JOB
Find every line in the listing below that contains the string "instrumentName", with case counting, and copy each of those lines.

RECORDS
[start]

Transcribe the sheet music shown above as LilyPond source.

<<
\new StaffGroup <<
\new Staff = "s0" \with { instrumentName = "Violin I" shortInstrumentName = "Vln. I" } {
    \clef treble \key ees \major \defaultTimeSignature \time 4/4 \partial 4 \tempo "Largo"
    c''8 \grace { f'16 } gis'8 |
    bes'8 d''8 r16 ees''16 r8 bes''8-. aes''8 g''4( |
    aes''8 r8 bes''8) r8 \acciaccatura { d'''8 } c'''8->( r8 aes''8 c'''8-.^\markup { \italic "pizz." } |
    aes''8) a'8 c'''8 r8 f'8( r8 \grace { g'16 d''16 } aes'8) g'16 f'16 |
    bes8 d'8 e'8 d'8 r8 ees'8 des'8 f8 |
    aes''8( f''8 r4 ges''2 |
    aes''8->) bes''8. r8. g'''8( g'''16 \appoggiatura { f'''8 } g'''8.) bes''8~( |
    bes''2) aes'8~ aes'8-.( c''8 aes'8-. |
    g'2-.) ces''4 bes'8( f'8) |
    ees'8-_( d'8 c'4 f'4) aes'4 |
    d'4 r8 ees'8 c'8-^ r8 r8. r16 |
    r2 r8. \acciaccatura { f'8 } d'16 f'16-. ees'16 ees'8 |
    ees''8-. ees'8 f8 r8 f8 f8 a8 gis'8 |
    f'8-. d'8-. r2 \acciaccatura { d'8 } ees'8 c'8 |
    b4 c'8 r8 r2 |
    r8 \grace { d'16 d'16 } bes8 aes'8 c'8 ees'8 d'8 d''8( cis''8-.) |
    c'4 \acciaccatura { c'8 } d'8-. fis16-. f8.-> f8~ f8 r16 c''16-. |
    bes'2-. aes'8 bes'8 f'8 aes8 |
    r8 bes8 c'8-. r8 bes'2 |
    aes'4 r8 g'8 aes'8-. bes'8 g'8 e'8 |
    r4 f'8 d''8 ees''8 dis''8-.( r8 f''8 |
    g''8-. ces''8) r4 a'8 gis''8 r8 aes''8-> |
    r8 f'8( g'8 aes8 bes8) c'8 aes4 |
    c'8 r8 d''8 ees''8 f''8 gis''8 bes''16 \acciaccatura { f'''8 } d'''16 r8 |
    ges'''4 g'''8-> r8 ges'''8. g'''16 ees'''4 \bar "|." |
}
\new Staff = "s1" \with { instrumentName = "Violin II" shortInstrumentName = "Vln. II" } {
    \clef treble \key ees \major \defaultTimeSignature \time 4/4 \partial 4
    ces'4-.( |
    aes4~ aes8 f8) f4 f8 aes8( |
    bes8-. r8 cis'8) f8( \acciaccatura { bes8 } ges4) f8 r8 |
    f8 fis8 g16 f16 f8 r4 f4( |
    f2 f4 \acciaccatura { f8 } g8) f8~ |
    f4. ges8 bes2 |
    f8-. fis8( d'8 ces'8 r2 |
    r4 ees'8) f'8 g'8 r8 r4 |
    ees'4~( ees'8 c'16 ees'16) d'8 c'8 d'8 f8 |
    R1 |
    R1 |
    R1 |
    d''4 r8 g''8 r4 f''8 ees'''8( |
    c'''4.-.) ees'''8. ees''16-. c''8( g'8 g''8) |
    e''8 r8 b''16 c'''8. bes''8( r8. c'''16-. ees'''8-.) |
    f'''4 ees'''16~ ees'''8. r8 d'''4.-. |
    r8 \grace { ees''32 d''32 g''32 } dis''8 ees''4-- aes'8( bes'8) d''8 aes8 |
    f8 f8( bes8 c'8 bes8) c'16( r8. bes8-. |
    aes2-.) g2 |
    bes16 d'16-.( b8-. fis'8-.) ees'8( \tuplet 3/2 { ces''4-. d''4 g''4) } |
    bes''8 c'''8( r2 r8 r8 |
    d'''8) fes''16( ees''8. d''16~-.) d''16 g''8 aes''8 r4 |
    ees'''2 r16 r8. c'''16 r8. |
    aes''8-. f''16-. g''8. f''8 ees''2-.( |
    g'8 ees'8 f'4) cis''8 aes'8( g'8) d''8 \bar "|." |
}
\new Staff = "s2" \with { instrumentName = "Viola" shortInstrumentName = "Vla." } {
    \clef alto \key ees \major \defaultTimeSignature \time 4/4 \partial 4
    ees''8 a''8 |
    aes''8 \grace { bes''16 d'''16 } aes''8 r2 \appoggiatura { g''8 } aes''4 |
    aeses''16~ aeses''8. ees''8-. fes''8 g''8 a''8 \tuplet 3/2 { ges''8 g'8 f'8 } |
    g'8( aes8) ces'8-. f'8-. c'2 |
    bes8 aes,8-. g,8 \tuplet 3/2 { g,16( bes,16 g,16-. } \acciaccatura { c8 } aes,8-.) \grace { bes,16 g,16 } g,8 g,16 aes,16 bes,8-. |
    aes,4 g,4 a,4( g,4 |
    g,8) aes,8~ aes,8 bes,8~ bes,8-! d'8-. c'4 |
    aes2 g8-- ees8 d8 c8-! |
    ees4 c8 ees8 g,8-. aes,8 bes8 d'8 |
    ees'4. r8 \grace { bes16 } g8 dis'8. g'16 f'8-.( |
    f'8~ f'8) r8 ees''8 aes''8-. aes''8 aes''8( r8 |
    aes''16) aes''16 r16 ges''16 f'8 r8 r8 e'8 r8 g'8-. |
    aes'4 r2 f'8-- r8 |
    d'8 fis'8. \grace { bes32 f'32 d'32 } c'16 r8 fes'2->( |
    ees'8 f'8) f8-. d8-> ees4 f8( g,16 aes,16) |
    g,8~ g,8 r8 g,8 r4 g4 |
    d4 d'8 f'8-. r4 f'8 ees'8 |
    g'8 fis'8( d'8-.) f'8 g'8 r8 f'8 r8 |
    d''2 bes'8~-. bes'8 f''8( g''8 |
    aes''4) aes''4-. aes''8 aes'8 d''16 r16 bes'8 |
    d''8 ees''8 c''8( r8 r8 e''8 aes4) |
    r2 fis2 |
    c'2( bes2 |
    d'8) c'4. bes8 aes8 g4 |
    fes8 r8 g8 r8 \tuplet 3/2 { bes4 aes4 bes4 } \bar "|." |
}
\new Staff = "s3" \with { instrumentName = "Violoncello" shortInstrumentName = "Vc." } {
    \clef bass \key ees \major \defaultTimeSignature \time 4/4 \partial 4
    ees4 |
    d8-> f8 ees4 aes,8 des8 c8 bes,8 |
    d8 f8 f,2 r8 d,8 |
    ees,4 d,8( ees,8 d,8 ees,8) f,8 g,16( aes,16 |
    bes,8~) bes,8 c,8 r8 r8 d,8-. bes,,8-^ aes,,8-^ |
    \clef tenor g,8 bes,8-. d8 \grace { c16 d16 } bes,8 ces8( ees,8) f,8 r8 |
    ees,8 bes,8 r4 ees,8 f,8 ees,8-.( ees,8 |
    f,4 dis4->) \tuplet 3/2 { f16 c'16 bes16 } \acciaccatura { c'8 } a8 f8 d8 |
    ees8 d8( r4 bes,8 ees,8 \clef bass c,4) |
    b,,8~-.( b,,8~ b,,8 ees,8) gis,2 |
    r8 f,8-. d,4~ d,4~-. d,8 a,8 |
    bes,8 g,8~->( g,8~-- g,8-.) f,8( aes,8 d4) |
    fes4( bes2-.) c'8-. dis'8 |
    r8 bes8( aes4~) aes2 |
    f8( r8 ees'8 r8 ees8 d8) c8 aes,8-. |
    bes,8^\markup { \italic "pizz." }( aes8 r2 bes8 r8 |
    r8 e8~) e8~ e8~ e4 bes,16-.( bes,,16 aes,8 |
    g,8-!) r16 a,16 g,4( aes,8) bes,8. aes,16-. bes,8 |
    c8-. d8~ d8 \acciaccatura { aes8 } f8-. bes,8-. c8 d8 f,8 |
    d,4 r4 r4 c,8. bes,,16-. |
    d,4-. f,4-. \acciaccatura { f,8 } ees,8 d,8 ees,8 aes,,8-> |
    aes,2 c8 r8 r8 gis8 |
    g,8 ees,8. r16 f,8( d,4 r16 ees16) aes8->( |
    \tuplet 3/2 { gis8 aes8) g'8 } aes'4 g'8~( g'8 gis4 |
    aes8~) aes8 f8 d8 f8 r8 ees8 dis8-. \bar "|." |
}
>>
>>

[end]

RIGHT ANSWER
\new Staff = "s0" \with { instrumentName = "Violin I" shortInstrumentName = "Vln. I" } {
\new Staff = "s1" \with { instrumentName = "Violin II" shortInstrumentName = "Vln. II" } {
\new Staff = "s2" \with { instrumentName = "Viola" shortInstrumentName = "Vla." } {
\new Staff = "s3" \with { instrumentName = "Violoncello" shortInstrumentName = "Vc." } {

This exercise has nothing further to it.